__What to work on__
Reproduce the data below word for word, setting aside any picture it holds.

__Given information__
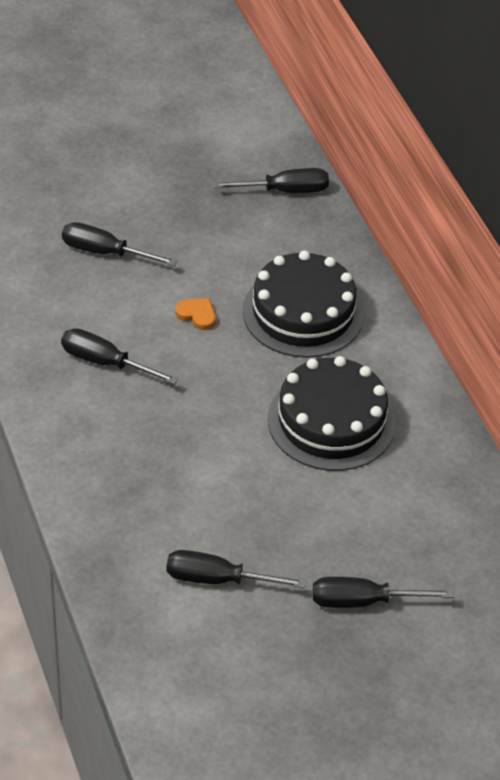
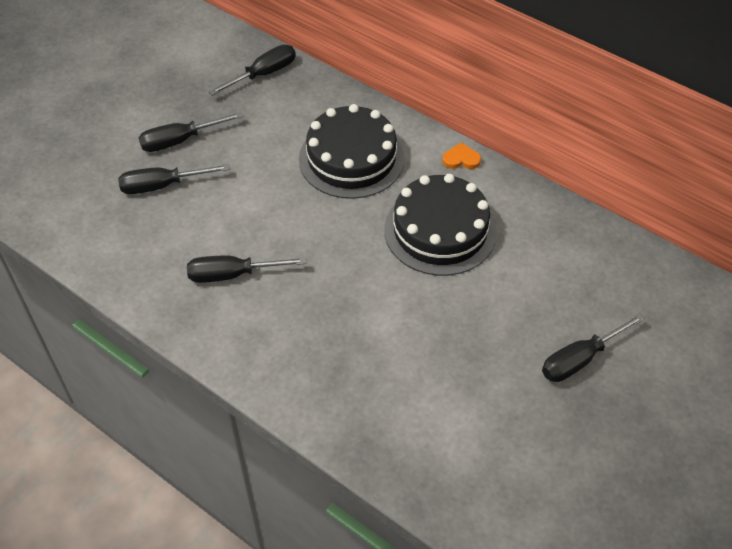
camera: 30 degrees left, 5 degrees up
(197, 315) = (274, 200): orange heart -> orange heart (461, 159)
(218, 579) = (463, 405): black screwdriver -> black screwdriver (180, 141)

__Written solution__
camera: 30 degrees left, 5 degrees up
(197, 315) = (274, 200): orange heart -> orange heart (461, 159)
(218, 579) = (463, 405): black screwdriver -> black screwdriver (180, 141)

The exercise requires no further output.